══ Task input ══

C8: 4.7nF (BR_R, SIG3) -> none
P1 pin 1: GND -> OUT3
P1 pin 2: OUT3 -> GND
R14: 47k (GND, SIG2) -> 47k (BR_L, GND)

═══
══ Task input ══

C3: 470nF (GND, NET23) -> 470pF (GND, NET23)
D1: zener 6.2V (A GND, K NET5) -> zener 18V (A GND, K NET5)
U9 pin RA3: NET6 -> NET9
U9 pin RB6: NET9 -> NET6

═══
══ Task input ══

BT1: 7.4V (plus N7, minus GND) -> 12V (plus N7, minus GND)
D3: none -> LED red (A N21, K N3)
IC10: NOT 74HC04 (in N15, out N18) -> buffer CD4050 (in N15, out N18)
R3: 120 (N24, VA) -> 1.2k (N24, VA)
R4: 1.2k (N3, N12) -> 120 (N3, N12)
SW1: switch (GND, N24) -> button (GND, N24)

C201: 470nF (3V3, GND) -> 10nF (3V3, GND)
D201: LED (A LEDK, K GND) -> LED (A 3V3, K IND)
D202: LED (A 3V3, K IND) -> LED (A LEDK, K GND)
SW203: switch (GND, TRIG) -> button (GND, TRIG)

═══

Task to complete
An exact copy of the lines above, from the one containing "C8: 4.7nF (BR_R, SIG3) -> none" down to the one containing "R14: 47k (GND, SIG2) -> 47k (BR_L, GND)" and including both, is the whole answer; retype it and nothing else.

Exercise output
C8: 4.7nF (BR_R, SIG3) -> none
P1 pin 1: GND -> OUT3
P1 pin 2: OUT3 -> GND
R14: 47k (GND, SIG2) -> 47k (BR_L, GND)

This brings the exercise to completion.